_Data under study_:

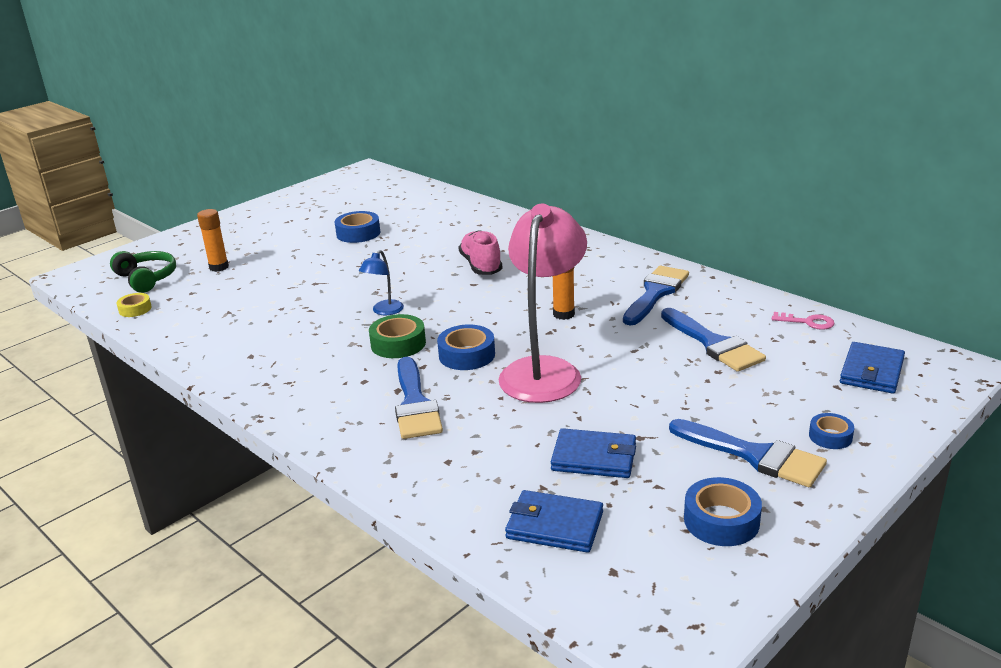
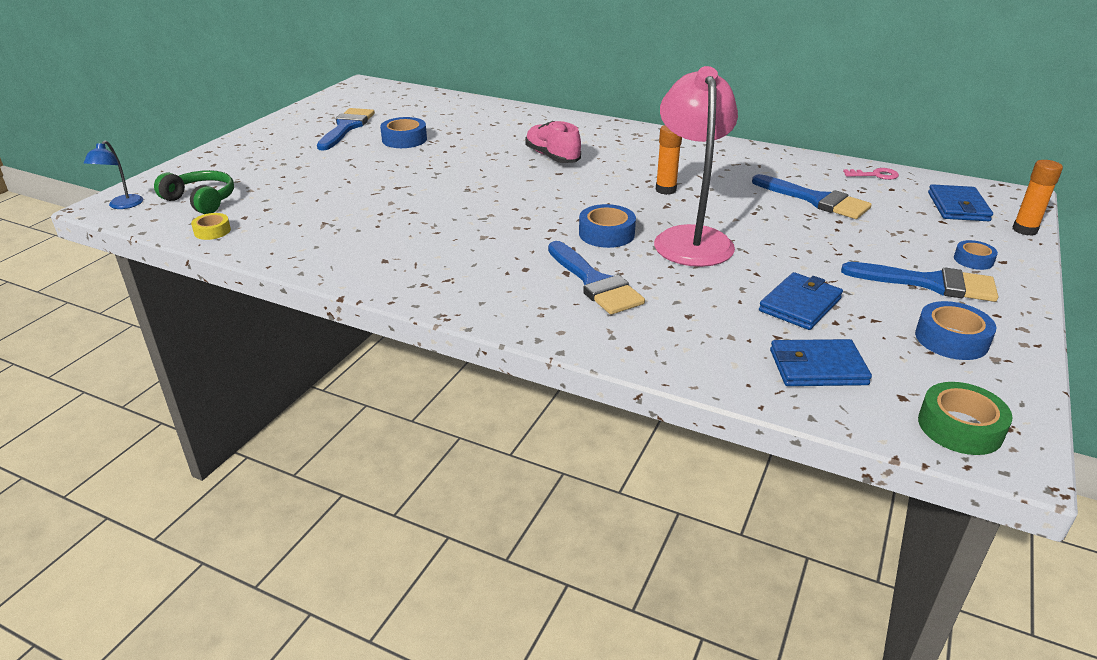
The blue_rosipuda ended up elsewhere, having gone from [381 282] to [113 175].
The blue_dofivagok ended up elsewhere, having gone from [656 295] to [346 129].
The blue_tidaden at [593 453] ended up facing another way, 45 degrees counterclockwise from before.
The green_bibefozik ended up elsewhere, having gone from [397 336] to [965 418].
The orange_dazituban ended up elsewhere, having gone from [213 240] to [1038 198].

_Exercise aim_:
Leave out the images and repeat the rest of the data word for word.

_Exercise output_:
The blue_rosipuda ended up elsewhere, having gone from [381 282] to [113 175].
The blue_dofivagok ended up elsewhere, having gone from [656 295] to [346 129].
The blue_tidaden at [593 453] ended up facing another way, 45 degrees counterclockwise from before.
The green_bibefozik ended up elsewhere, having gone from [397 336] to [965 418].
The orange_dazituban ended up elsewhere, having gone from [213 240] to [1038 198].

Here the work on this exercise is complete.